◆ **The input**:
• • • • •

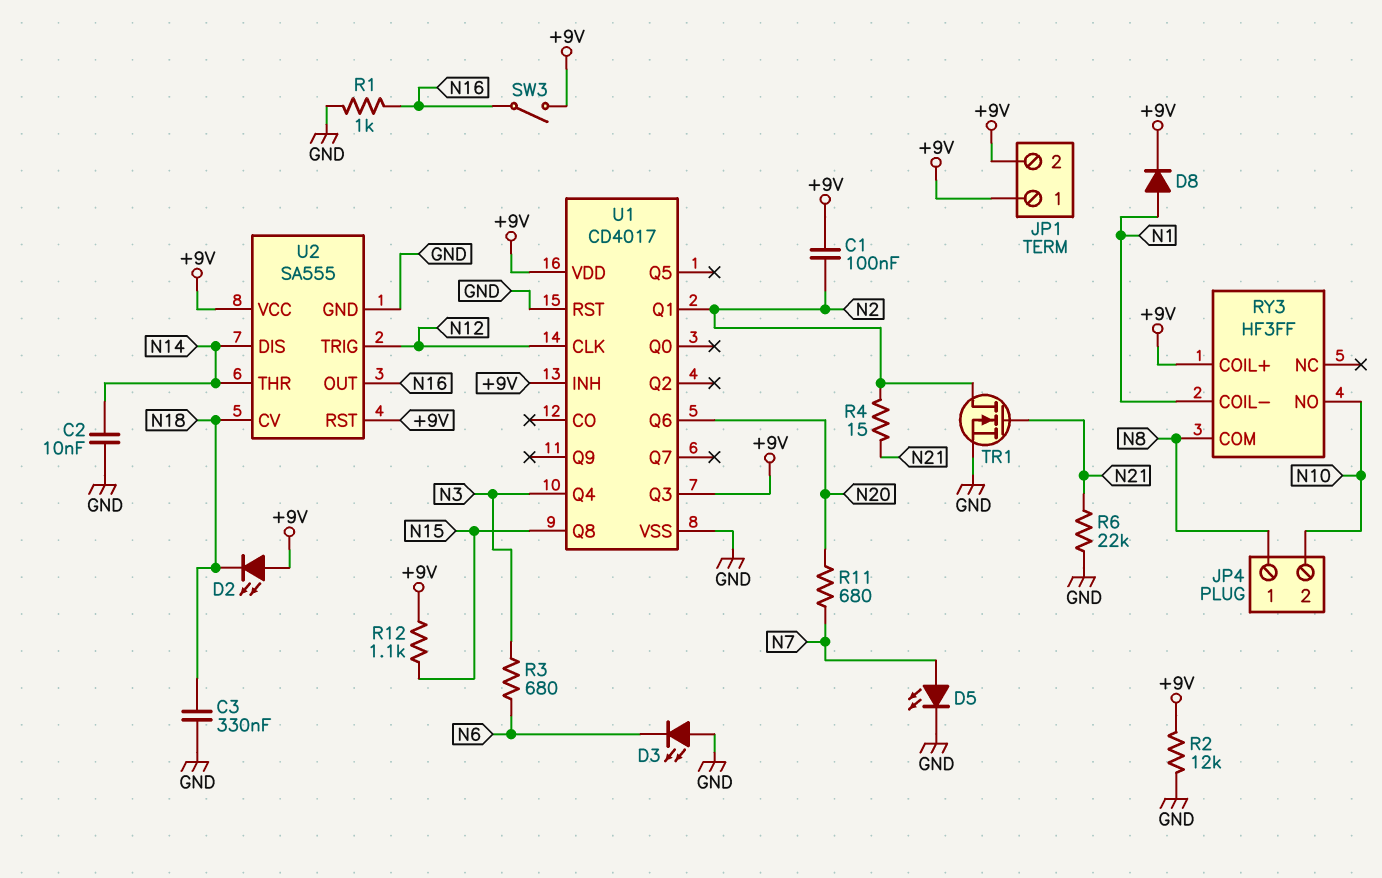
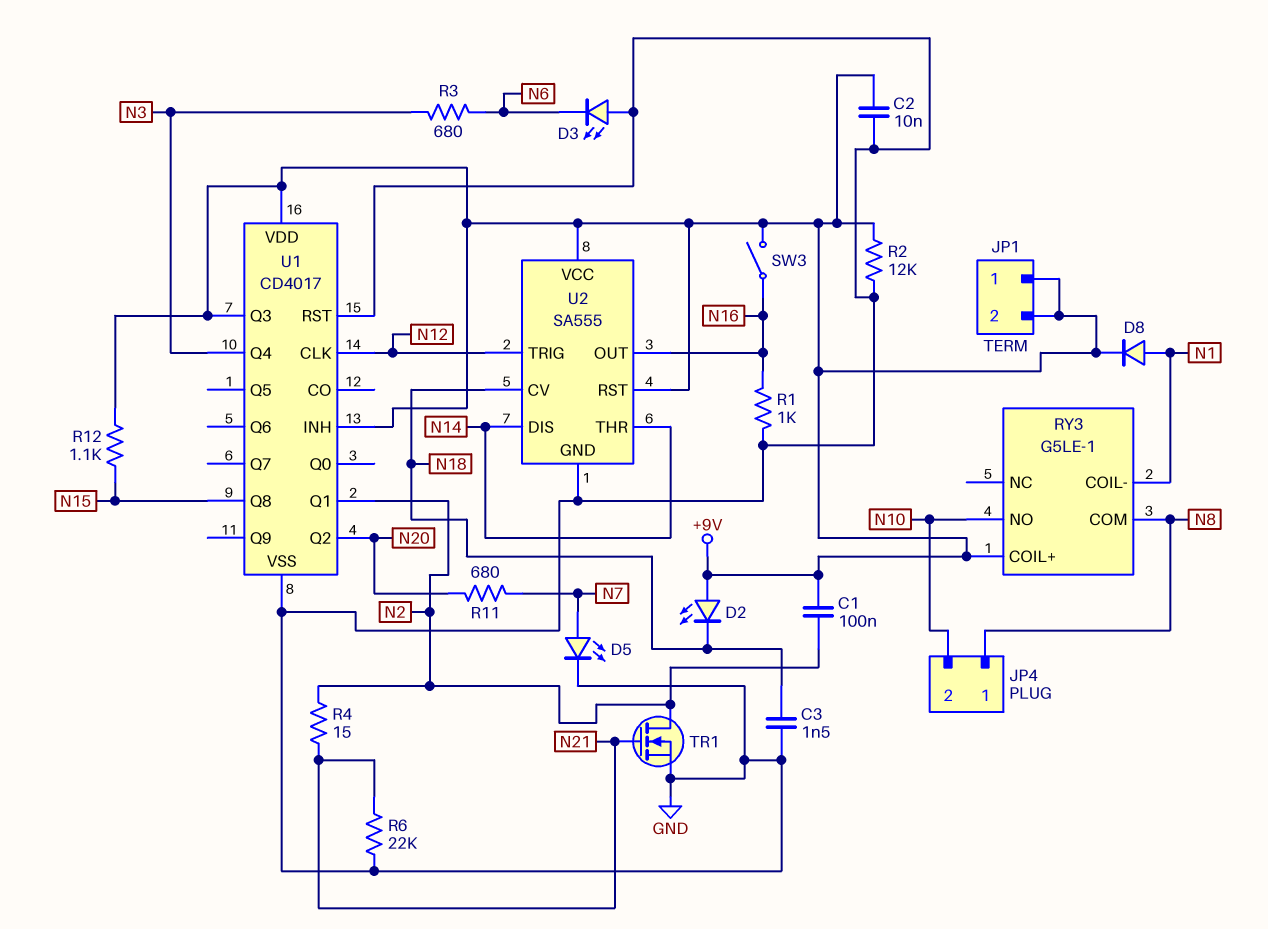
C2: 10nF (GND, N14) -> 10nF (+9V, GND)
C3: 330nF (GND, N18) -> 1.5nF (GND, N18)
RY3: HF3FF -> G5LE-1
U1 pin Q2: none -> N20
U1 pin Q6: N20 -> none

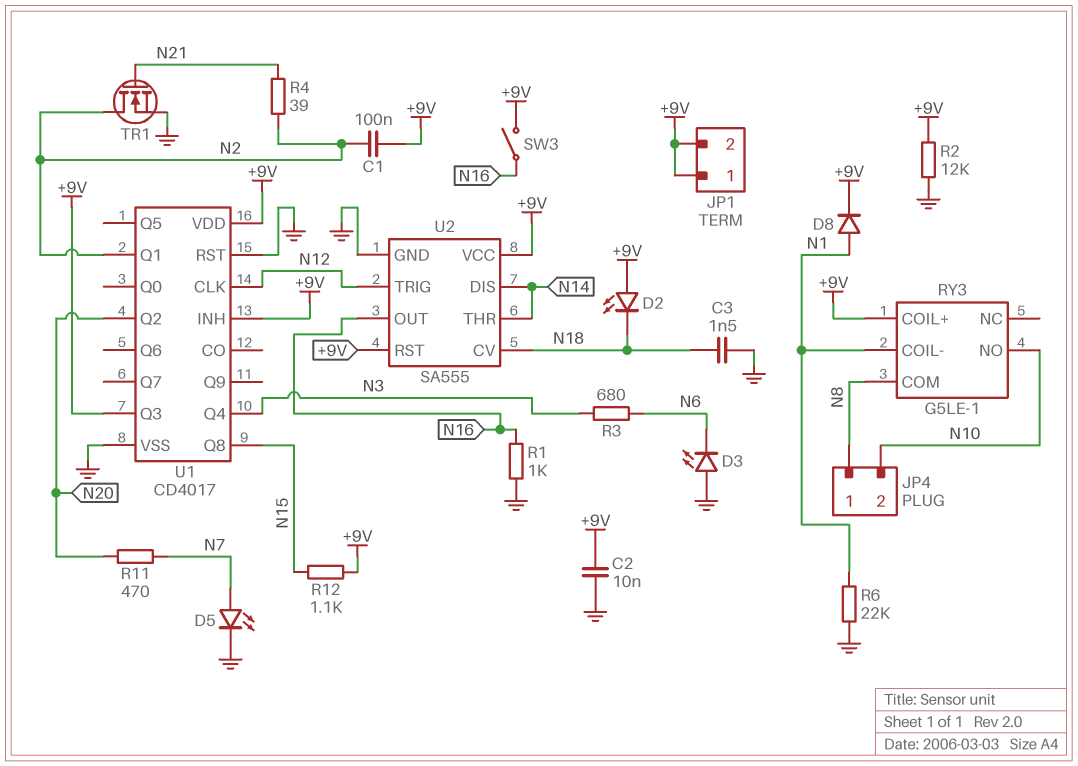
R4: 15 (N2, N21) -> 39 (N2, N21)
R6: 22k (GND, N21) -> 22k (GND, N1)
R11: 680 (N7, N20) -> 470 (N7, N20)

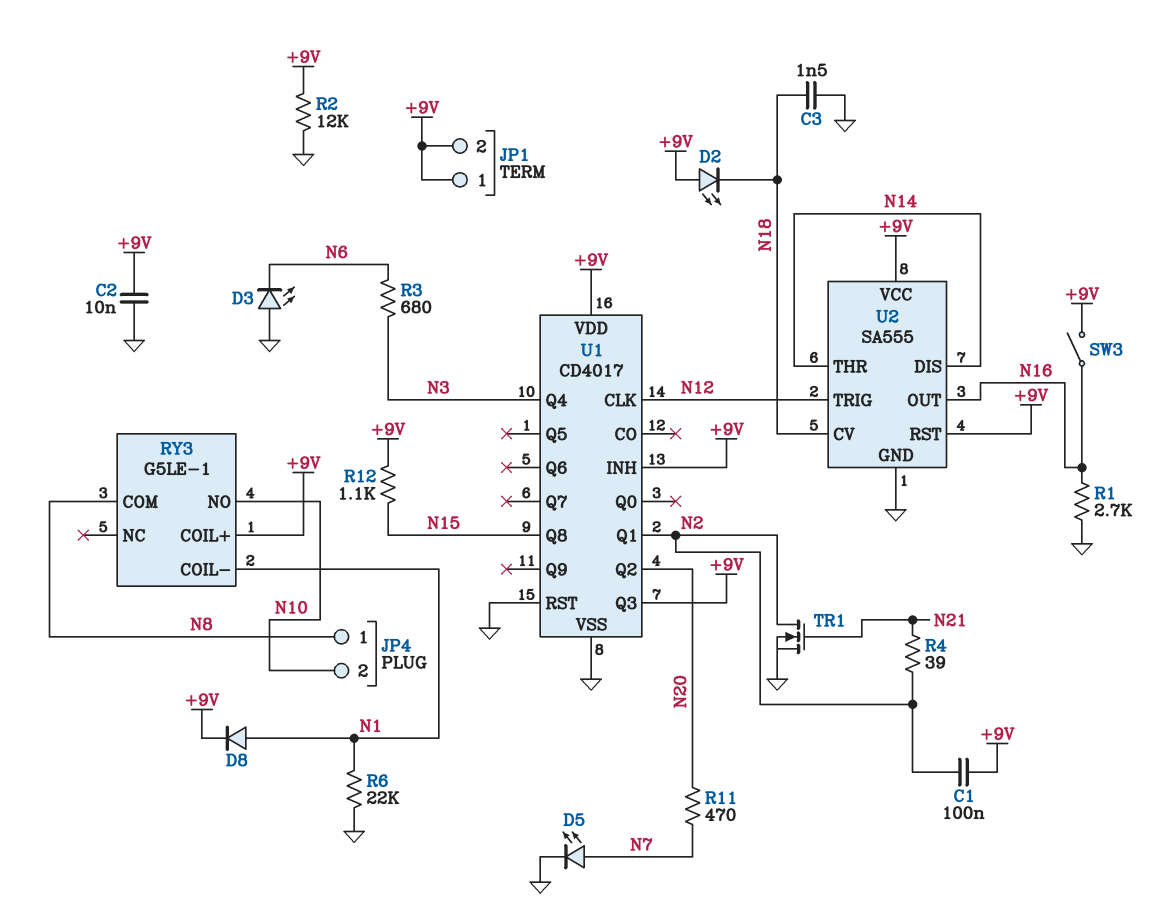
R1: 1k (GND, N16) -> 2.7k (GND, N16)

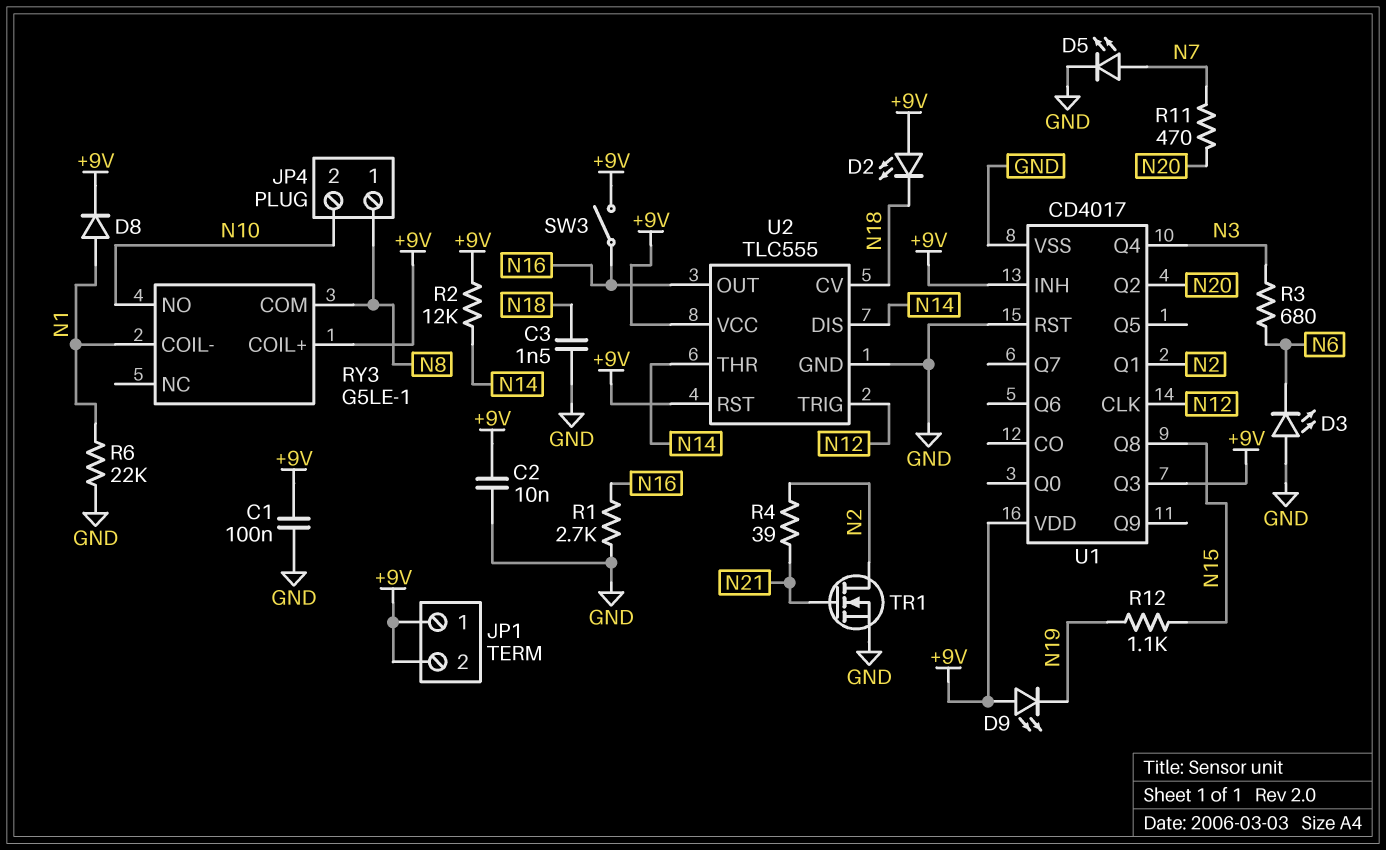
C1: 100nF (+9V, N2) -> 100nF (+9V, GND)
D9: none -> LED (A +9V, K N19)
R2: 12k (+9V, GND) -> 12k (+9V, N14)
R12: 1.1k (+9V, N15) -> 1.1k (N15, N19)
U2: SA555 -> TLC555

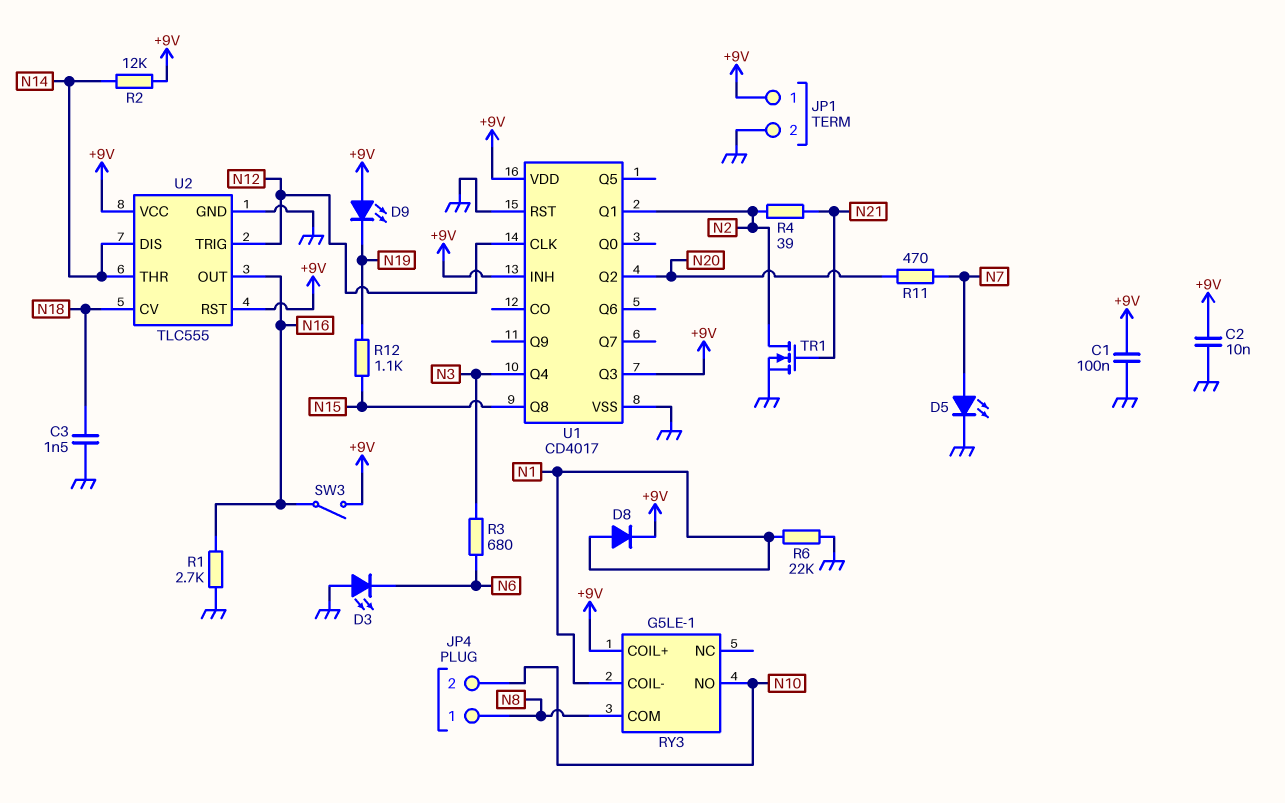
D2: LED (A +9V, K N18) -> none
JP1 pin 2: +9V -> GND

• • • • •

◆ **Instructions for the task**:
Beginning with the line where "U2: SA555 -> TLC555" appears, reproduce every remaining line of the listing above, the last one included, but none of the pictures.

◆ **Written solution**:
U2: SA555 -> TLC555

D2: LED (A +9V, K N18) -> none
JP1 pin 2: +9V -> GND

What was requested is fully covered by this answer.